**EXERCISE PROMPT:**
Read through the data and report every line in which the word "brown" occurs.

**SUPPLIED RECORDS:**
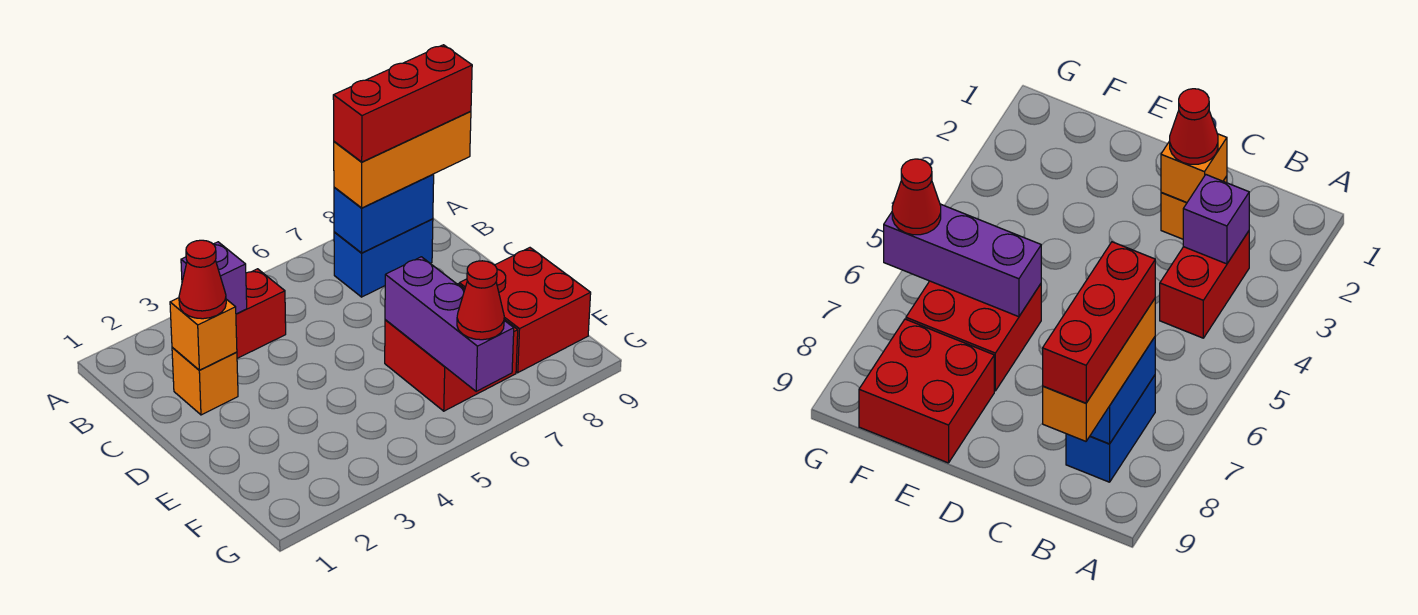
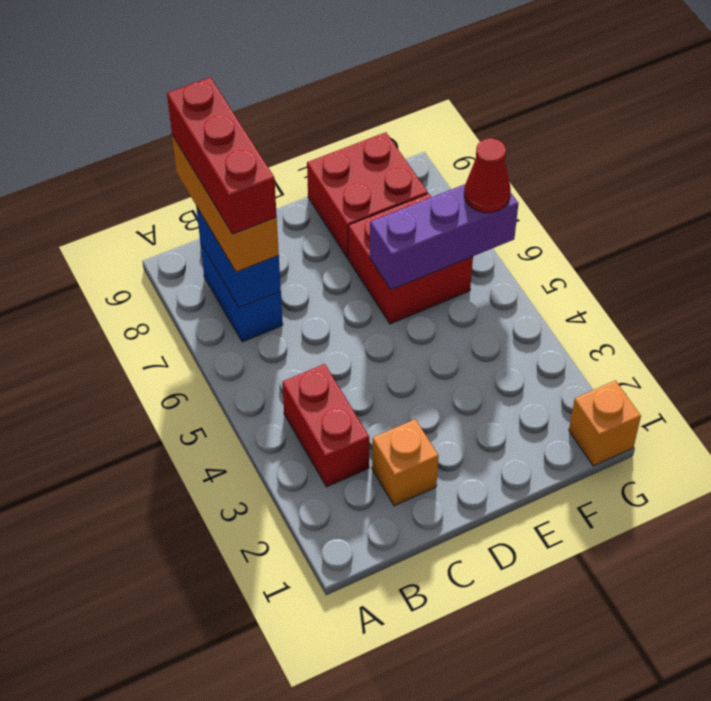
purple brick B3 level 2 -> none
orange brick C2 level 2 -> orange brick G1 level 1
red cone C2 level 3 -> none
--
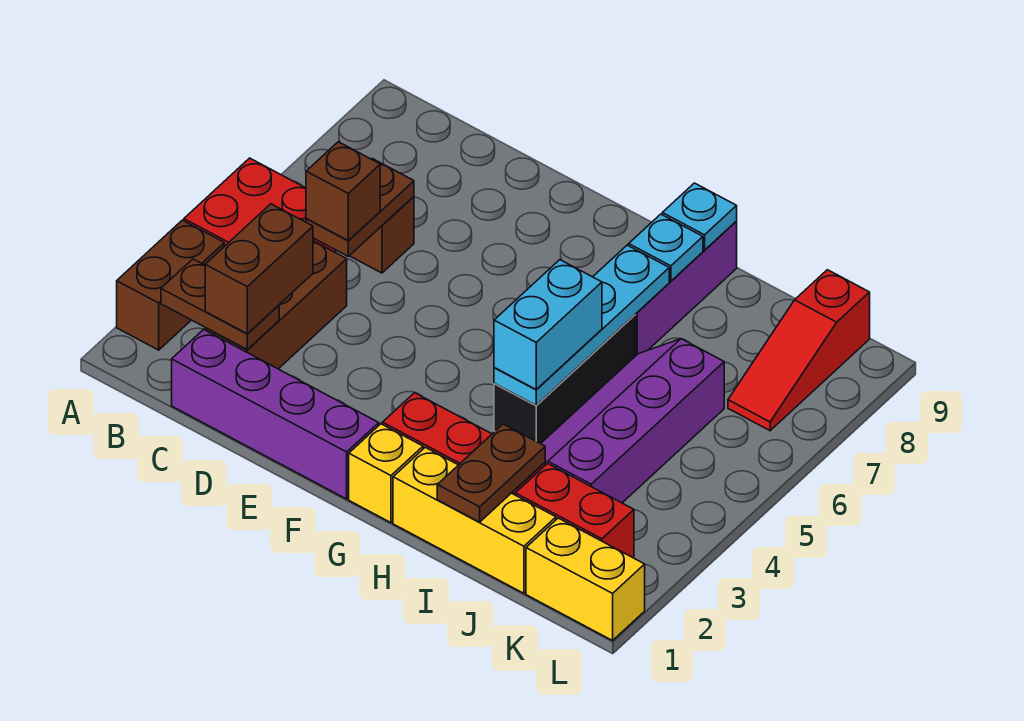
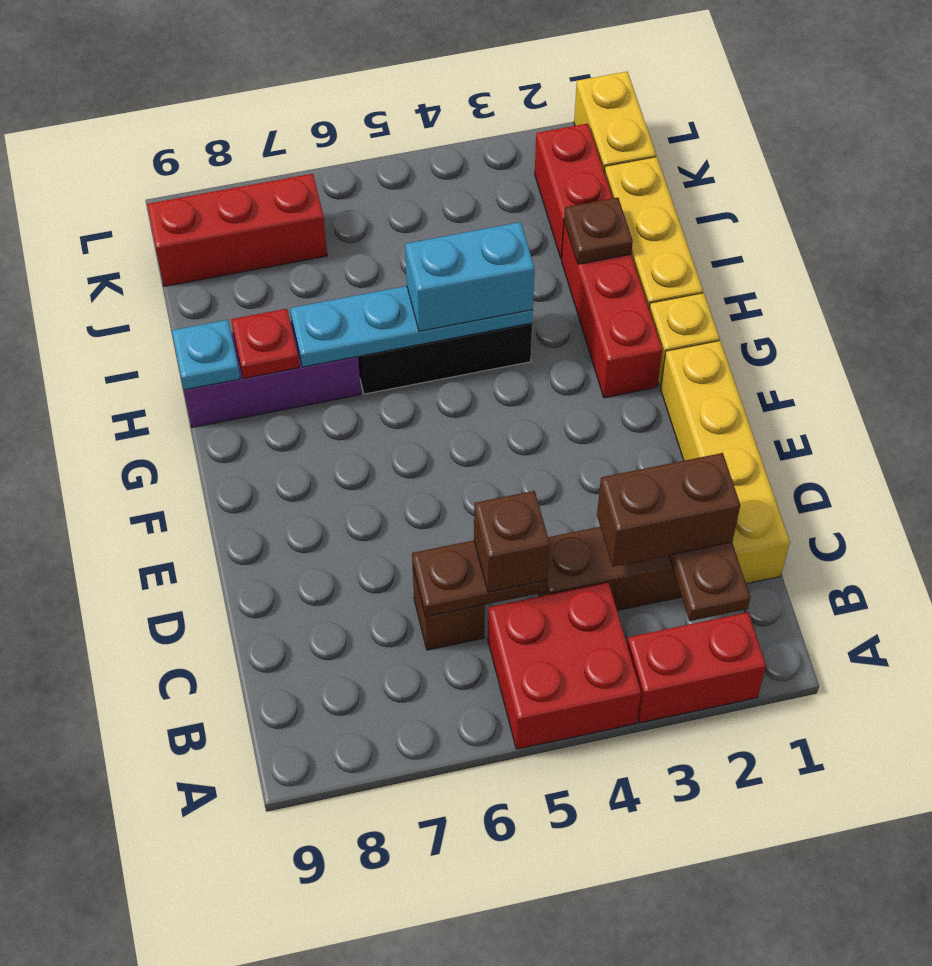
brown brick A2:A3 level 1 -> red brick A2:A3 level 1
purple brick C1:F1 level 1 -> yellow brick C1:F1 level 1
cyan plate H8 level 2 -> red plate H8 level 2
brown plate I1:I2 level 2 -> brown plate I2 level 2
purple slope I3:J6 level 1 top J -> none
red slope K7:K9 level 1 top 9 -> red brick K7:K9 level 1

**ANSWER SPACE:**
brown brick A2:A3 level 1 -> red brick A2:A3 level 1
brown plate I1:I2 level 2 -> brown plate I2 level 2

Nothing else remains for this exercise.